- [Exercise requirements] Pull out each line of the data that includes the word "none".

Extracted data entries:
───

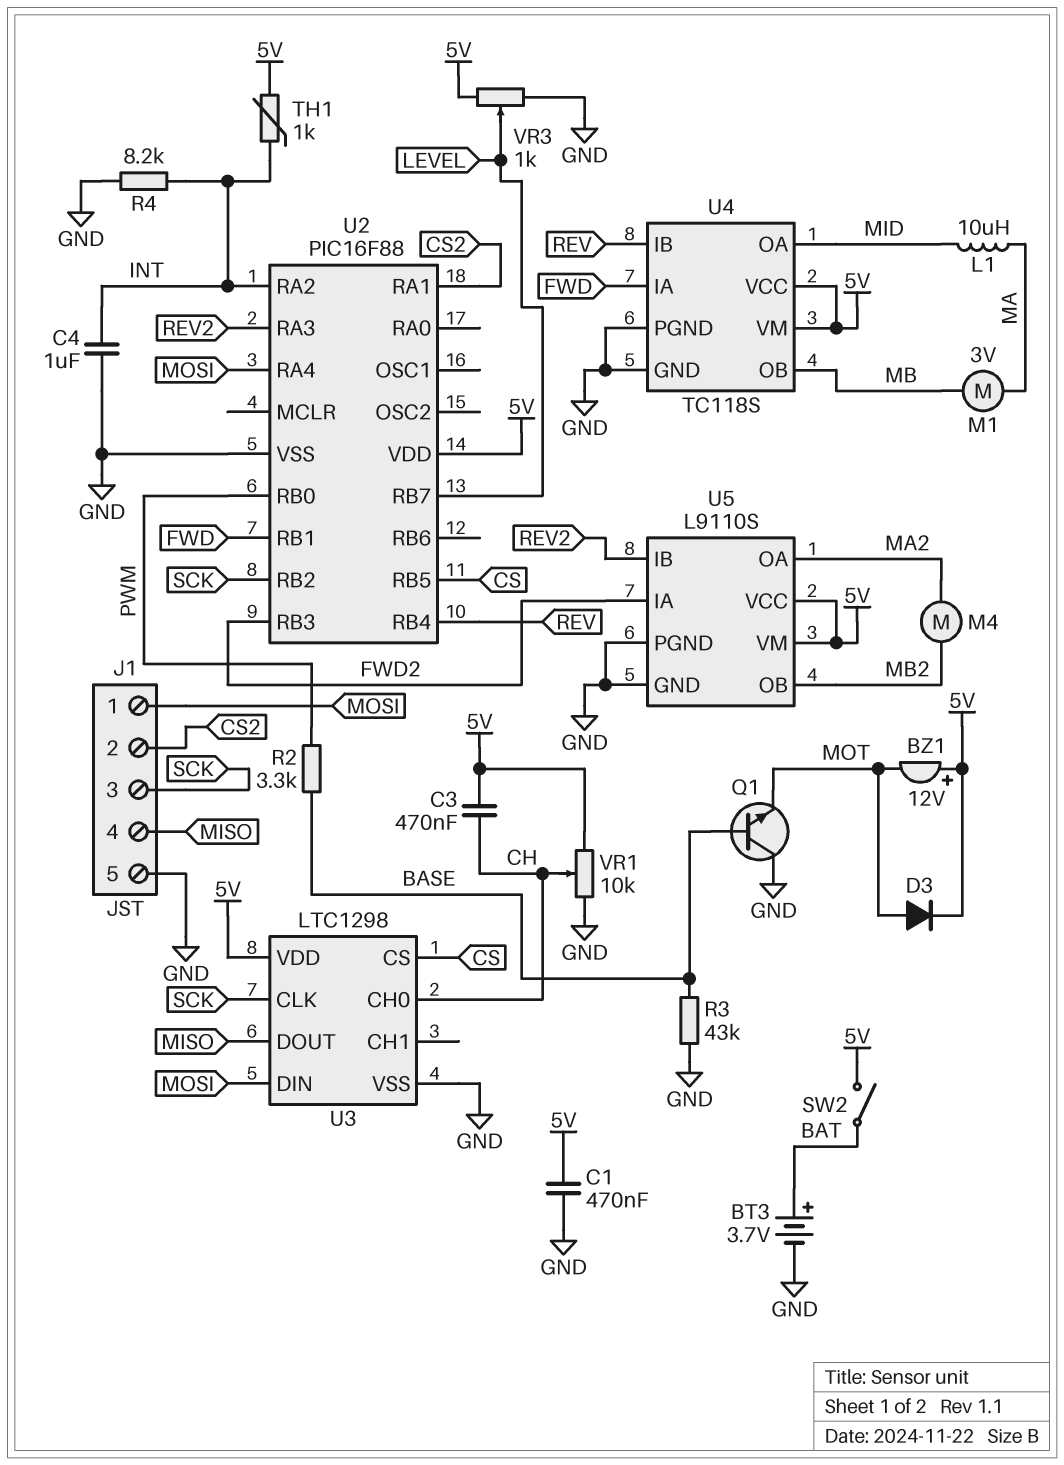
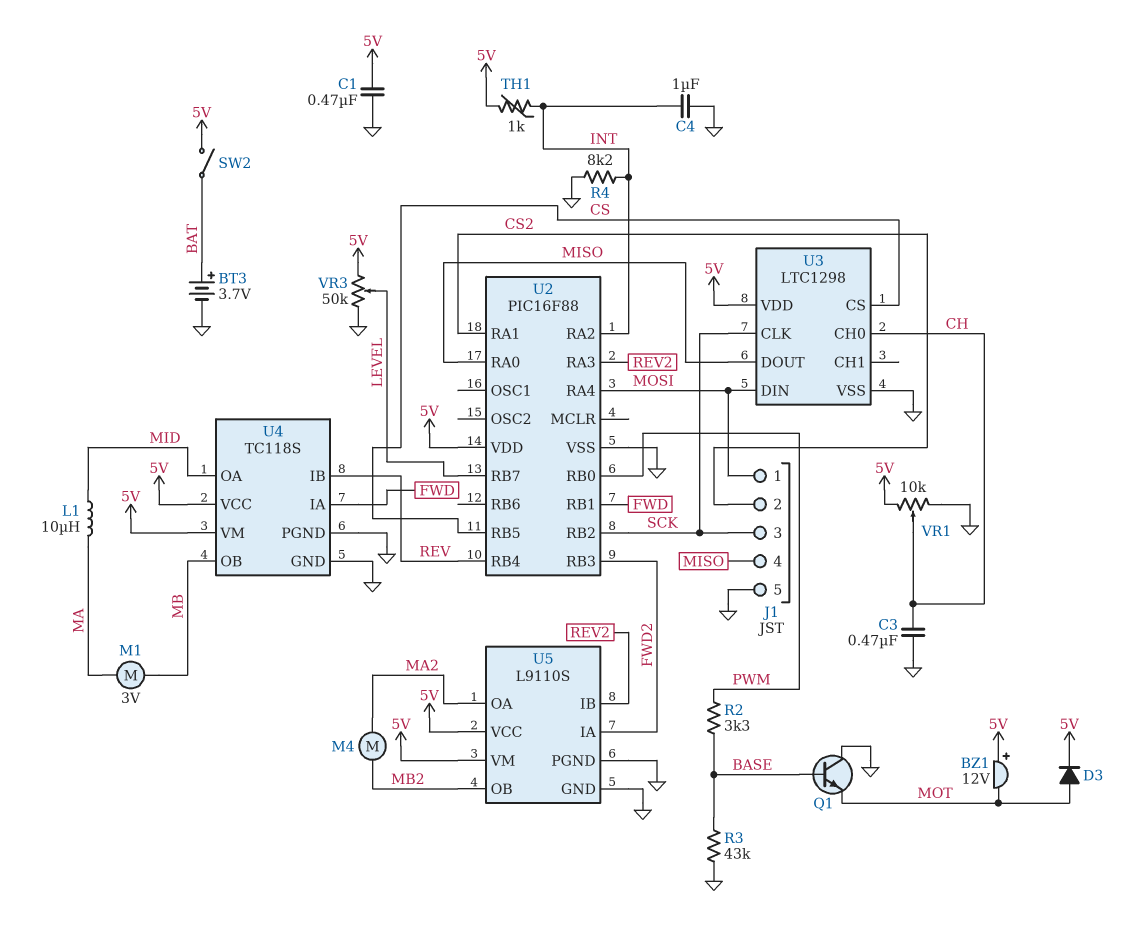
C3: 470nF (5V, CH) -> 470nF (CH, GND)
U2 pin RA0: none -> MISO
VR3: 1k (5V, GND, wiper LEVEL) -> 50k (5V, GND, wiper LEVEL)

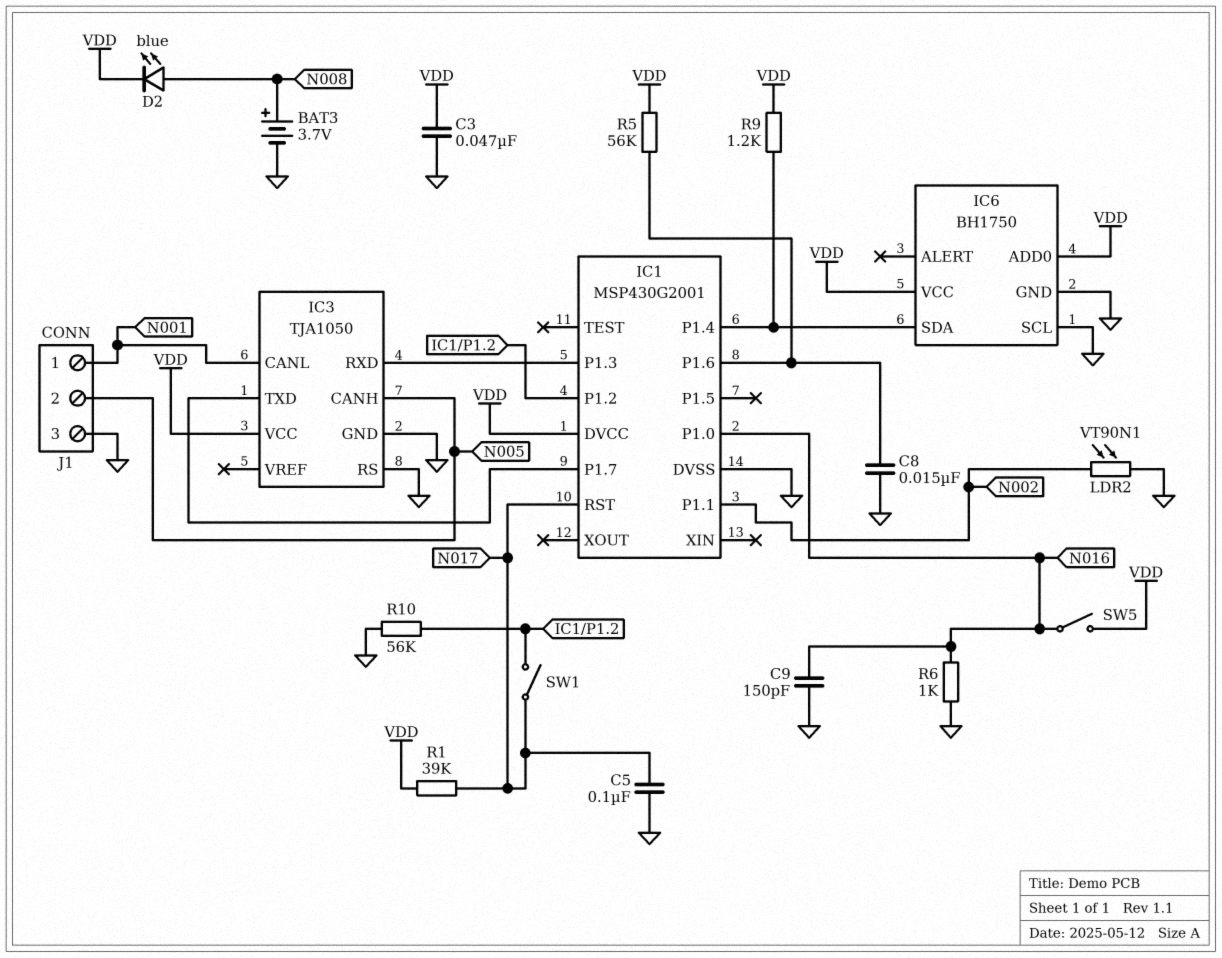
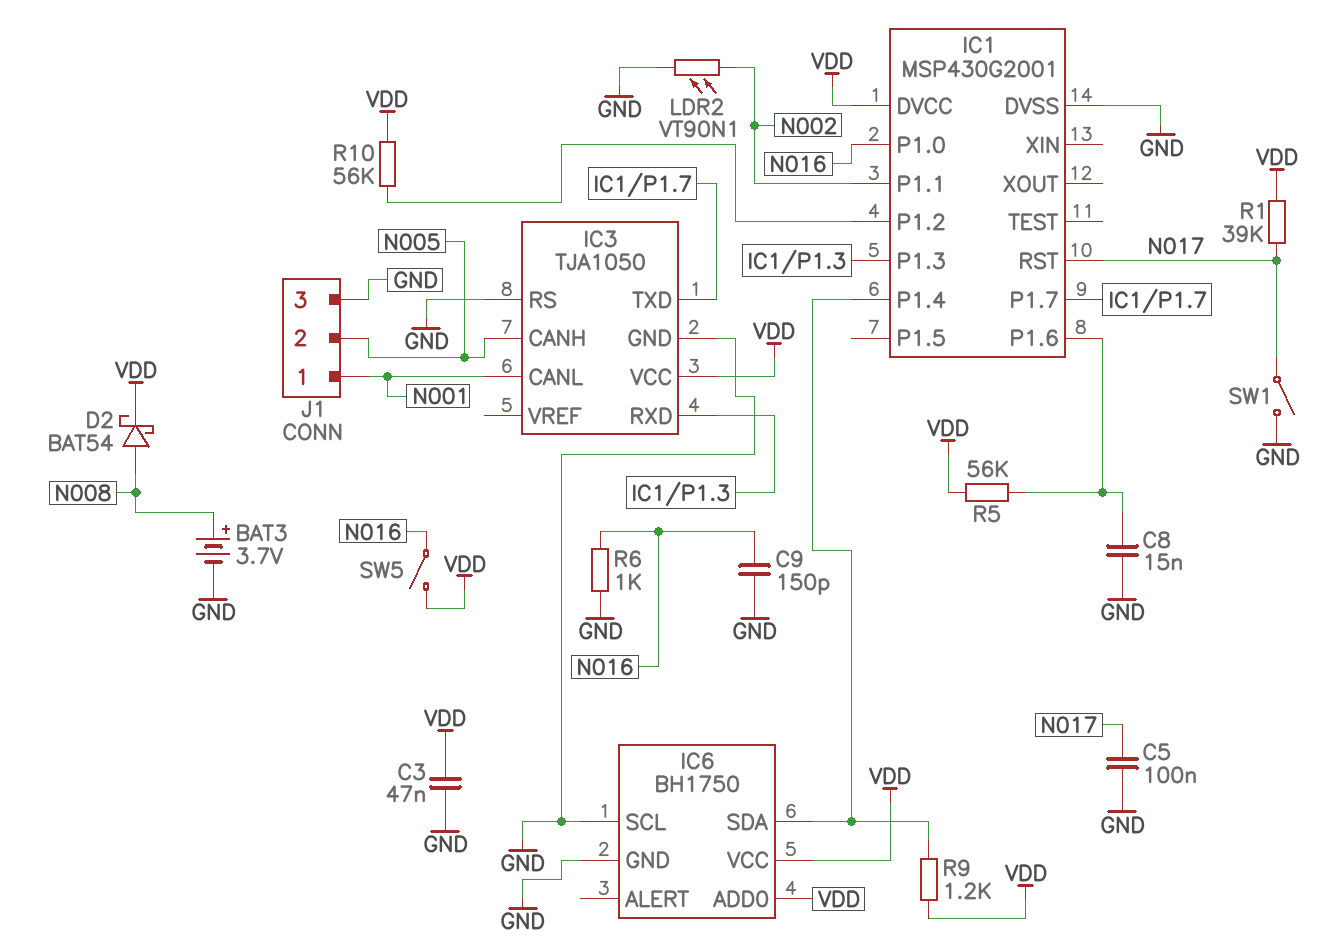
D2: LED blue (A N008, K VDD) -> schottky BAT54 (A N008, K VDD)
R10: 56k (GND, IC1/P1.2) -> 56k (IC1/P1.2, VDD)
SW1: switch (IC1/P1.2, N017) -> switch (GND, N017)

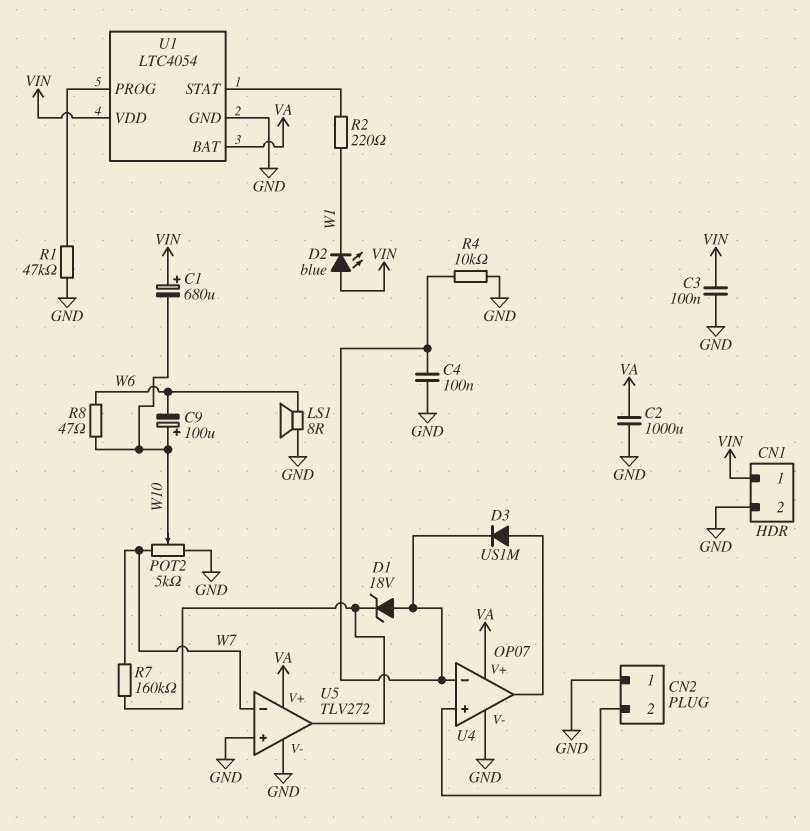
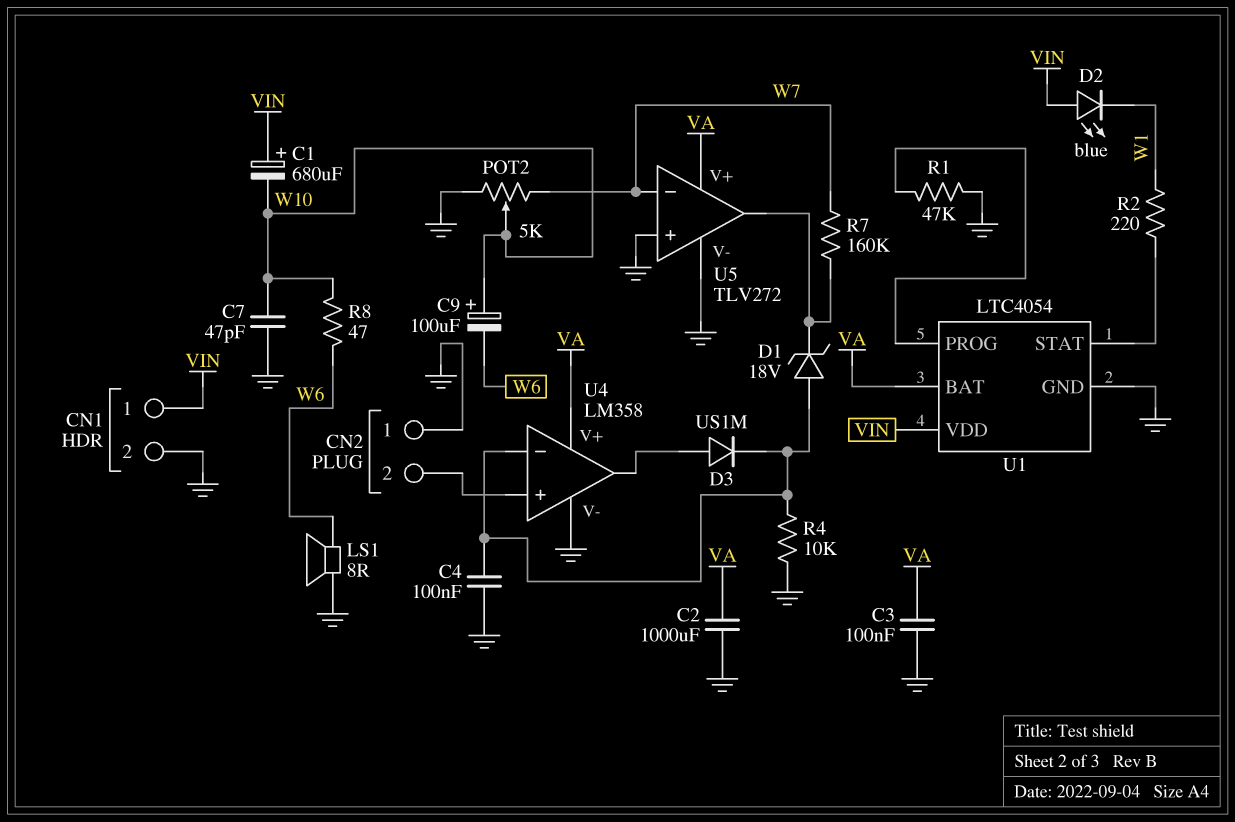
C3: 100nF (GND, VIN) -> 100nF (GND, VA)
C7: none -> 47pF (GND, W10)
U4: OP07 -> LM358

───

- [Solution below]
U2 pin RA0: none -> MISO
C7: none -> 47pF (GND, W10)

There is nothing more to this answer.